EXERCISE AIM → List every line in the records that contains the string "shortInstrumentName".

-- -- --

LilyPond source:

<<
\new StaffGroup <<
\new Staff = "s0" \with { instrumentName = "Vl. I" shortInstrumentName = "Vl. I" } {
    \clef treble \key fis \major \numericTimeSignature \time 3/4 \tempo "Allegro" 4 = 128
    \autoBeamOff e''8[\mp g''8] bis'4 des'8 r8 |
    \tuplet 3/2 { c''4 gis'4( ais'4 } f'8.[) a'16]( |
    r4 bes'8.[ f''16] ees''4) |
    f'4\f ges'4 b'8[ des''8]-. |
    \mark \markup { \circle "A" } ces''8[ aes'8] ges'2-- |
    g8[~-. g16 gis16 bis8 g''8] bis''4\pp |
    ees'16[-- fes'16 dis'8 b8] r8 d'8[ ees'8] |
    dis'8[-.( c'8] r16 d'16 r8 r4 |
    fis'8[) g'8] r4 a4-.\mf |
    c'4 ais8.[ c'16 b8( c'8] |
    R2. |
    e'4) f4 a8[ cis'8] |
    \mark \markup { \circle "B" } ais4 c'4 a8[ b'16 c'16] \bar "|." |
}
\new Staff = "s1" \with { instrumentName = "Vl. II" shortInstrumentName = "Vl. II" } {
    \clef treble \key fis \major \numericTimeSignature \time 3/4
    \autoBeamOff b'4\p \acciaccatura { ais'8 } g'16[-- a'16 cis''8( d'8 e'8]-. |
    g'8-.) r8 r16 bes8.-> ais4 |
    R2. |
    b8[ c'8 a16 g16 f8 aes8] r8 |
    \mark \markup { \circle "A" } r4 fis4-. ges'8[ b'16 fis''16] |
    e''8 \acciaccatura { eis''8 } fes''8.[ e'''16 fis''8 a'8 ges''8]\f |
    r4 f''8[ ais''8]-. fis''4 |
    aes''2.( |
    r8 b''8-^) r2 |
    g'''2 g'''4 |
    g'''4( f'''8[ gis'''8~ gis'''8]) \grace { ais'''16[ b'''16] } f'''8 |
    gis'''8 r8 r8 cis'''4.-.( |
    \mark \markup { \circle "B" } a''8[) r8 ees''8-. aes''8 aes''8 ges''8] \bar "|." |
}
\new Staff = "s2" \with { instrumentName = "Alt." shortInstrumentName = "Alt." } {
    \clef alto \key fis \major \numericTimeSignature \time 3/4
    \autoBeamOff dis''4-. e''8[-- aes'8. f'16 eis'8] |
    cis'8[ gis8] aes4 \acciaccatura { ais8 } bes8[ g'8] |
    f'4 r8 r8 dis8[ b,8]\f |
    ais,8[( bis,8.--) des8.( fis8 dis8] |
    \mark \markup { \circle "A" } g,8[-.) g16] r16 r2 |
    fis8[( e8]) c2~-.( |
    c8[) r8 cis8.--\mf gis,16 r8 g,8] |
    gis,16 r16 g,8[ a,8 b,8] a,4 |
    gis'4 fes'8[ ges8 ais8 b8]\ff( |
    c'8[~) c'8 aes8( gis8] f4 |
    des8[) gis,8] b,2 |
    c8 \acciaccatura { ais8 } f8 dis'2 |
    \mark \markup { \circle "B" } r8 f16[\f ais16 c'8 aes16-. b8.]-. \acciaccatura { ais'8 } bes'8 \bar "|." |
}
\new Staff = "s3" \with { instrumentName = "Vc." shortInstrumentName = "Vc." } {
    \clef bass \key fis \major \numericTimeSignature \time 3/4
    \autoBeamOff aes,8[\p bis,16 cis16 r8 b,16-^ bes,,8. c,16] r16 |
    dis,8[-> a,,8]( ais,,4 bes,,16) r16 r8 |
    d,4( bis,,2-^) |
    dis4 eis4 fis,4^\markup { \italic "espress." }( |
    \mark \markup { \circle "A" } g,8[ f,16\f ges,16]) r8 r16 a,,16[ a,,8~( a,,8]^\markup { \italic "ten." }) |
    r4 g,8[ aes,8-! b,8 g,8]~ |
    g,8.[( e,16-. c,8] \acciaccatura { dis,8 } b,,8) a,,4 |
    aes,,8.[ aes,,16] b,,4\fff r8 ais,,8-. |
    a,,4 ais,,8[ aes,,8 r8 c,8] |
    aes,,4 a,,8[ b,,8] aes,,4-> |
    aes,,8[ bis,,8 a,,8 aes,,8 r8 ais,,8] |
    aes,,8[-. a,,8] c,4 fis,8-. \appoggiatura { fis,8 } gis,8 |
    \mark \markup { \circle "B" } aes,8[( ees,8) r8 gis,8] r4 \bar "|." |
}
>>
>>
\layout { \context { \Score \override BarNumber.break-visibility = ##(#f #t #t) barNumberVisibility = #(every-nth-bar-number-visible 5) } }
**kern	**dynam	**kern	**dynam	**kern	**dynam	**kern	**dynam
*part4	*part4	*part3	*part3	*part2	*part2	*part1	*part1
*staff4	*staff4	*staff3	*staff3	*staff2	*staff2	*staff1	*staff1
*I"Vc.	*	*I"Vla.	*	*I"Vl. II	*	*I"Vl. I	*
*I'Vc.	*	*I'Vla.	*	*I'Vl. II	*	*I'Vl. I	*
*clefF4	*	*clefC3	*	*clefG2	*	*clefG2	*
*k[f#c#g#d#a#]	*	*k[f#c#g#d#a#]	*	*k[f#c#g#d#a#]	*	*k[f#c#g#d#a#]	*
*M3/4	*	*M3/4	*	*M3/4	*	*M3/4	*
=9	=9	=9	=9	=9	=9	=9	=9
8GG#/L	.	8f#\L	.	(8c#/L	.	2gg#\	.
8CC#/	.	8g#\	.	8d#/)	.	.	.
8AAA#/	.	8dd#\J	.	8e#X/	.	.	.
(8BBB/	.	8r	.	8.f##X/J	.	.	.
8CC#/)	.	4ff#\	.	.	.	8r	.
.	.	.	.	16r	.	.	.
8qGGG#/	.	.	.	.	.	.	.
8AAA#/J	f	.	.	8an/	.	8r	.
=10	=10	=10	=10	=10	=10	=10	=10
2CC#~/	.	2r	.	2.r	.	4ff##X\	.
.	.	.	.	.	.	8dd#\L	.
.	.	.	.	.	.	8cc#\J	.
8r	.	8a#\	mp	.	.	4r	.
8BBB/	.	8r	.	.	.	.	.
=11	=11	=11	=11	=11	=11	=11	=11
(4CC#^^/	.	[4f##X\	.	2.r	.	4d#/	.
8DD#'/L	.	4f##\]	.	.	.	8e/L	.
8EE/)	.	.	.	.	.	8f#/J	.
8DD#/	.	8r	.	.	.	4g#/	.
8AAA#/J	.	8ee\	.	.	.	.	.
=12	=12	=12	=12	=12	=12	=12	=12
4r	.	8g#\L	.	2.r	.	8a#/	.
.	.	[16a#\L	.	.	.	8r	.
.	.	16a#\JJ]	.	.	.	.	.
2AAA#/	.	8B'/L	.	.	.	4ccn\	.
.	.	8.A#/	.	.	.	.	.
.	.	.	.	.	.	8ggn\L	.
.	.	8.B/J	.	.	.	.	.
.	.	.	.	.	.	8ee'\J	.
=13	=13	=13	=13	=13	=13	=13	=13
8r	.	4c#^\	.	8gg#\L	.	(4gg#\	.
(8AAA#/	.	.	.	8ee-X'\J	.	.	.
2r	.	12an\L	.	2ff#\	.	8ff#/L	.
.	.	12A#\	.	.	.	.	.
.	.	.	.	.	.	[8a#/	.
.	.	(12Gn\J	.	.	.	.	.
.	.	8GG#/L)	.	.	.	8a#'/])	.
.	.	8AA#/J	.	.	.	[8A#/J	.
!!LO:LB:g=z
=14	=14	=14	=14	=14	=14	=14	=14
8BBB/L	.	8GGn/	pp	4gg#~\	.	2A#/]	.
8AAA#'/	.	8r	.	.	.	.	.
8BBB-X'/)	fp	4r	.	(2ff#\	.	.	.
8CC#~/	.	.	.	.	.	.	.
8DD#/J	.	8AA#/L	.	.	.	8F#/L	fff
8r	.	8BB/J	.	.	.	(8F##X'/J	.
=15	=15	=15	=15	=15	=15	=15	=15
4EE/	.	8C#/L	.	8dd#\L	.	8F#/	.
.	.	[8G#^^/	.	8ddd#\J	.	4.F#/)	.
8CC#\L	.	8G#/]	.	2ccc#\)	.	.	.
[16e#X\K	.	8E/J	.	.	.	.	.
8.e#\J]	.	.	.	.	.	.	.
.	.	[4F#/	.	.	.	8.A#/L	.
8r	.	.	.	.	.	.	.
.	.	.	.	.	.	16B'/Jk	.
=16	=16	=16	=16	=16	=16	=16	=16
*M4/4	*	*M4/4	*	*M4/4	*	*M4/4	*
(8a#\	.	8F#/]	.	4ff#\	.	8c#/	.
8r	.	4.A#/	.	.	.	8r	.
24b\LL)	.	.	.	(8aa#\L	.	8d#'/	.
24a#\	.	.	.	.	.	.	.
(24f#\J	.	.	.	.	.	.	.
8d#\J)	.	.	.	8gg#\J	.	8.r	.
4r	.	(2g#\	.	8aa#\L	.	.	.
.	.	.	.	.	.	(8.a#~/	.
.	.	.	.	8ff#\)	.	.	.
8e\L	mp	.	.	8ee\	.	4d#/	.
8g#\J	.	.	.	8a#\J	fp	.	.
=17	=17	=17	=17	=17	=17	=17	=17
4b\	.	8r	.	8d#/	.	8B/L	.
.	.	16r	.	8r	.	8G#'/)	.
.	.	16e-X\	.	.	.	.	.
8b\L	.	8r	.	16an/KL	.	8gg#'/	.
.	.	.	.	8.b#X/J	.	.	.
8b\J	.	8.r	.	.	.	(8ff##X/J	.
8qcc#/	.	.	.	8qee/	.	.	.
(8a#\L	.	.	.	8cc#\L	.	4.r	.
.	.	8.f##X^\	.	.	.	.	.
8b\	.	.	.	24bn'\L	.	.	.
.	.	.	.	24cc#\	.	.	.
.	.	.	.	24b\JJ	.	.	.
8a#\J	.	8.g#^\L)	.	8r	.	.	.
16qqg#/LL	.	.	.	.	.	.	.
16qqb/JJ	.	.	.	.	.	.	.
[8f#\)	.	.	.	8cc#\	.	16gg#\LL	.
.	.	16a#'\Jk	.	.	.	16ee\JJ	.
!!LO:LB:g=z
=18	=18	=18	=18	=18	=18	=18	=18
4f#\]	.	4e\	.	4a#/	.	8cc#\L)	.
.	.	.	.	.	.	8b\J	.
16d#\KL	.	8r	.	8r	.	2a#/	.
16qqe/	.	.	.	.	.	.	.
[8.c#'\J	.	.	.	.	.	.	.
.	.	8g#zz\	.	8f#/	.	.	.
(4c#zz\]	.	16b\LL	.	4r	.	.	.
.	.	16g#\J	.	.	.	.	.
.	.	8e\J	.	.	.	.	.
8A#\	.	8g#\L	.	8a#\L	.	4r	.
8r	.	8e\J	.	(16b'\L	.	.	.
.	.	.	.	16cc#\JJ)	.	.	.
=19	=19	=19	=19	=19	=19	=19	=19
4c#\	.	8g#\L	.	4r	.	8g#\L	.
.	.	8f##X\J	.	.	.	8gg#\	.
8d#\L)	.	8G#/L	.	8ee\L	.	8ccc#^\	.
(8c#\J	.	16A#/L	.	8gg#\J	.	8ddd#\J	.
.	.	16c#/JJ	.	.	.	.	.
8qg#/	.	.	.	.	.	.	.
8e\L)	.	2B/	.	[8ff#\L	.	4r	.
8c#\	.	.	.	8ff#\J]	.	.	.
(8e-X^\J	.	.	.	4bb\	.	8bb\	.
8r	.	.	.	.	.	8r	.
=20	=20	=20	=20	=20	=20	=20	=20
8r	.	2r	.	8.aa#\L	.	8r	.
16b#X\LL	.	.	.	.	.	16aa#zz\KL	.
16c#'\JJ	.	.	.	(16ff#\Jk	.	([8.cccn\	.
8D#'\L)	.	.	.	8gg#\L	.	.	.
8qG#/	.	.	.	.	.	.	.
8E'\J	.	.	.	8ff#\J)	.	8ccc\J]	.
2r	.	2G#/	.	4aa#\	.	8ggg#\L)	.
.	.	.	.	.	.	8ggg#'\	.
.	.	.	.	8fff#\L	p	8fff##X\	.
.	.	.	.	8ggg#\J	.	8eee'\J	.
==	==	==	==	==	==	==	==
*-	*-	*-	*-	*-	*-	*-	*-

-- -- --

ANSWER TO THIS PROBLEM →
\new Staff = "s0" \with { instrumentName = "Vl. I" shortInstrumentName = "Vl. I" } {
\new Staff = "s1" \with { instrumentName = "Vl. II" shortInstrumentName = "Vl. II" } {
\new Staff = "s2" \with { instrumentName = "Alt." shortInstrumentName = "Alt." } {
\new Staff = "s3" \with { instrumentName = "Vc." shortInstrumentName = "Vc." } {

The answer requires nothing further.